Start of EXTRACTED RECORDS

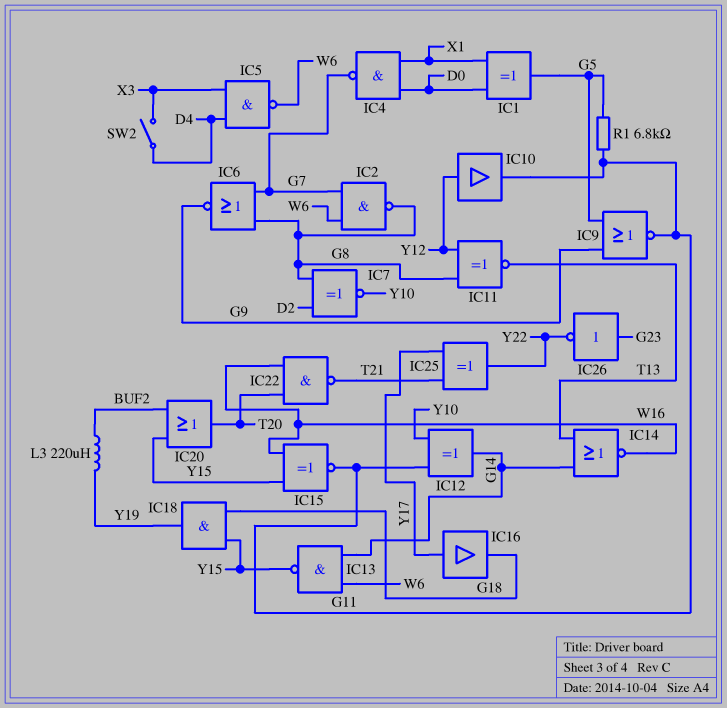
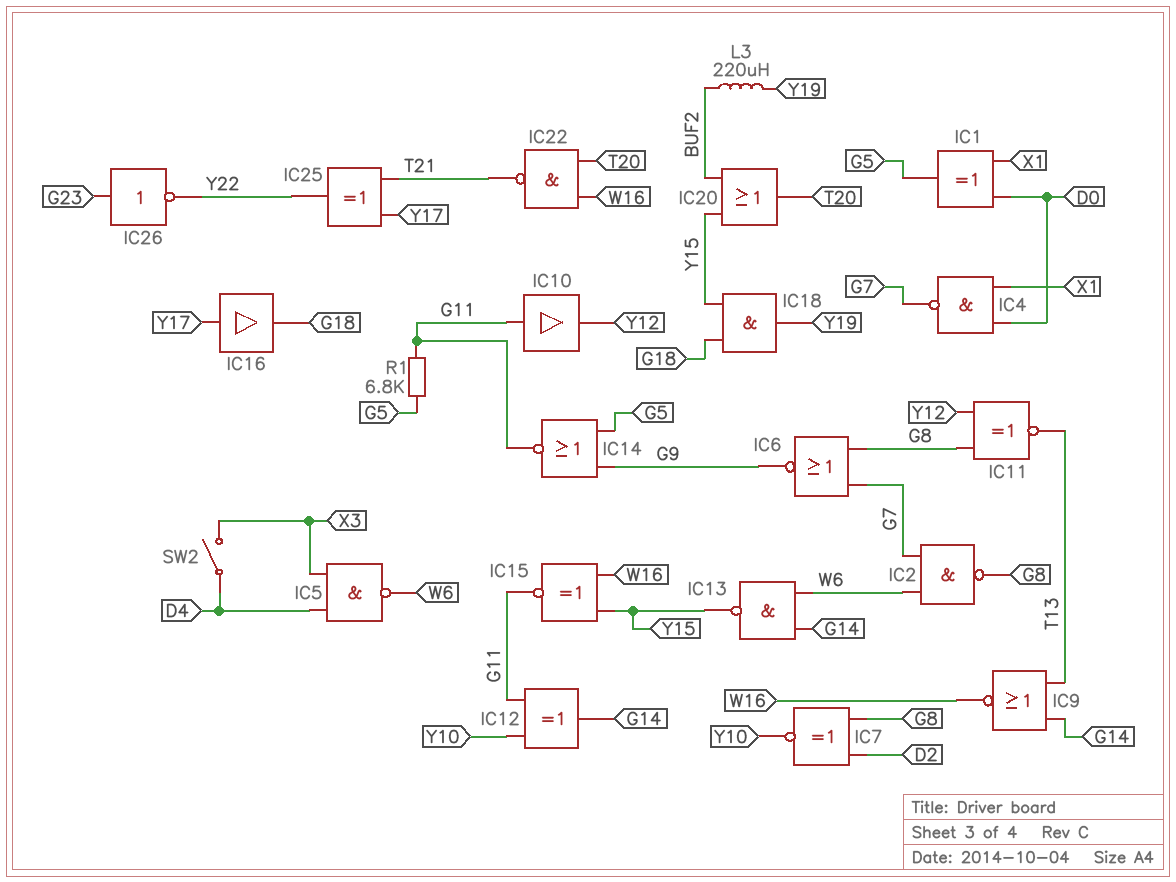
IC9: NOR (in G5, in G9, out G11) -> NOR (in G14, in T13, out W16)
IC10: buffer (in Y12, out G11) -> buffer (in G11, out Y12)
IC14: NOR (in G14, in T13, out W16) -> NOR (in G5, in G9, out G11)

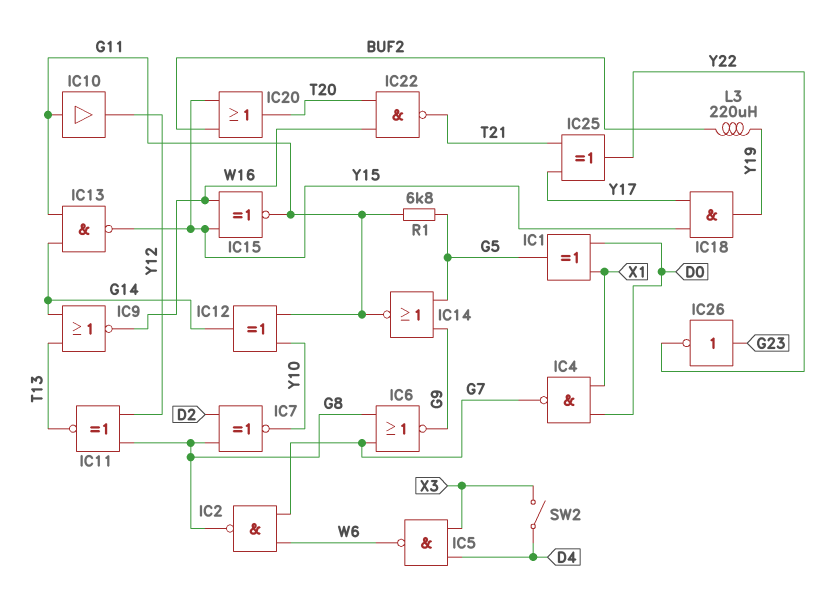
IC13: NAND (in G14, in W6, out Y15) -> NAND (in G11, in G14, out Y15)
IC16: buffer (in Y17, out G18) -> none
IC18: AND (in G18, in Y15, out Y19) -> AND (in Y15, in Y17, out Y19)

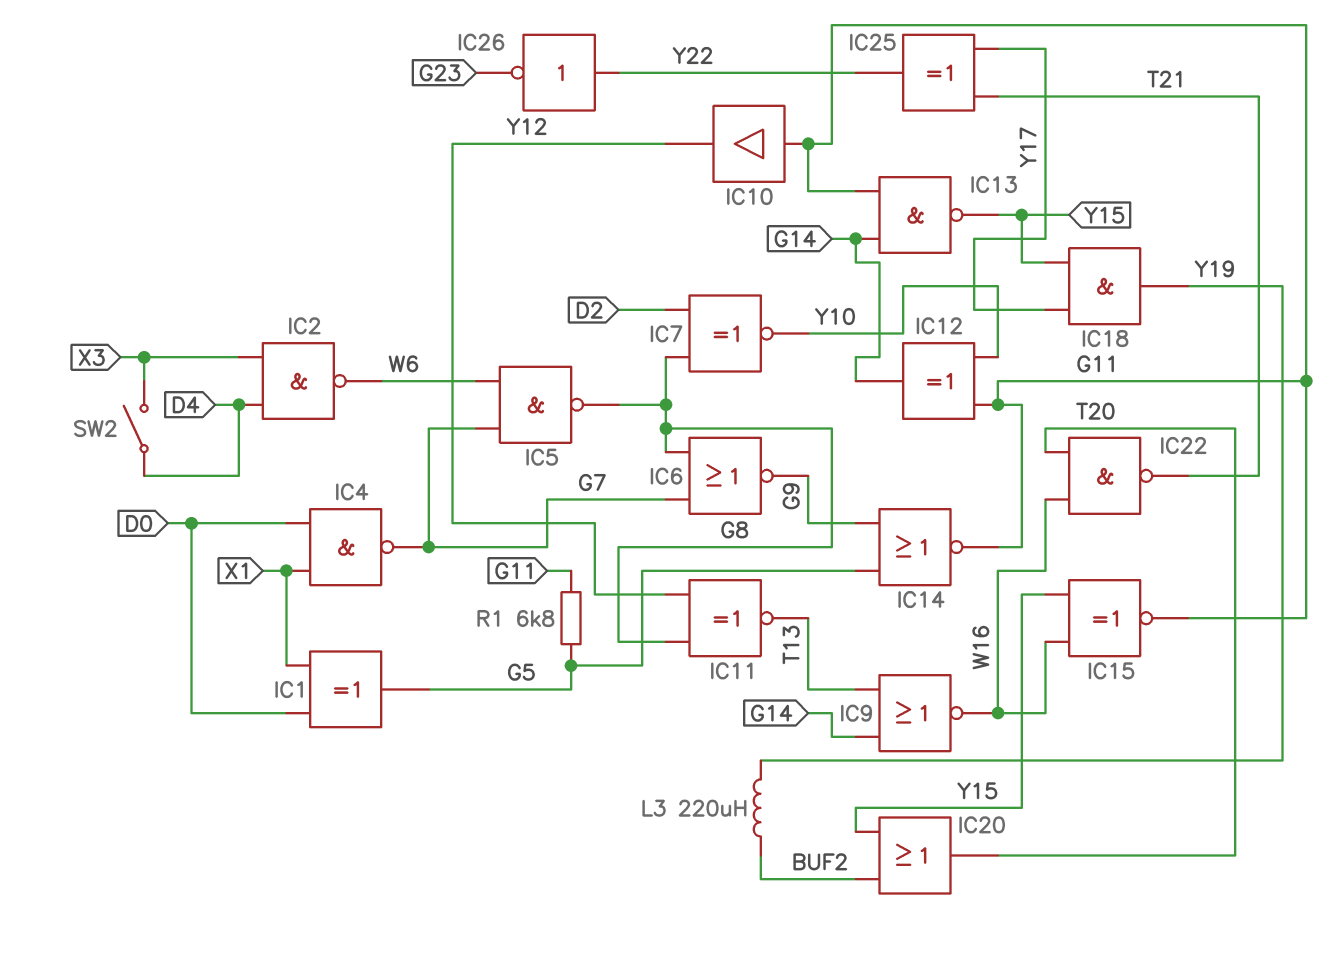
IC2: NAND (in G7, in W6, out G8) -> NAND (in D4, in X3, out W6)
IC5: NAND (in D4, in X3, out W6) -> NAND (in G7, in W6, out G8)
IC26: NOT (in G23, out Y22) -> NOT (in Y22, out G23)

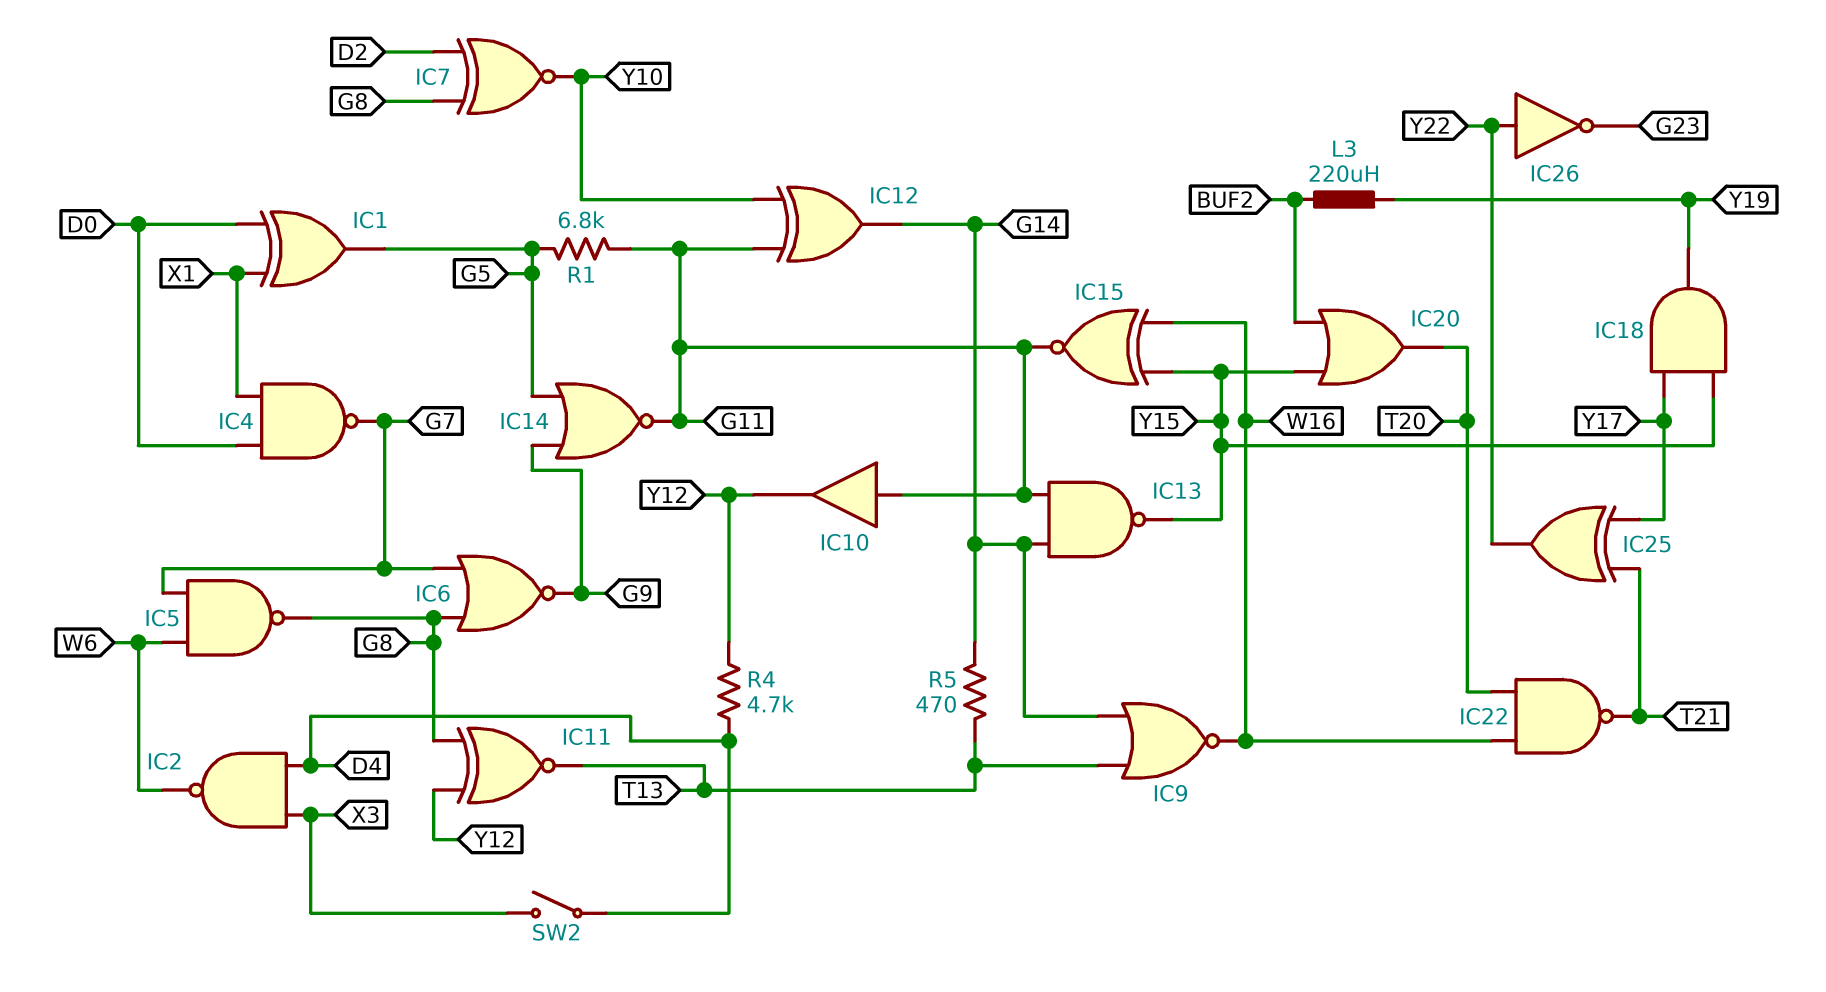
R4: none -> 4.7k (D4, Y12)
R5: none -> 470 (G14, T13)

End of EXTRACTED RECORDS

• [TASK DIRECTIONS] Search the records above for the string "buffer" and copy each line that holds it.

• [EXERCISE OUTPUT]
IC10: buffer (in Y12, out G11) -> buffer (in G11, out Y12)
IC16: buffer (in Y17, out G18) -> none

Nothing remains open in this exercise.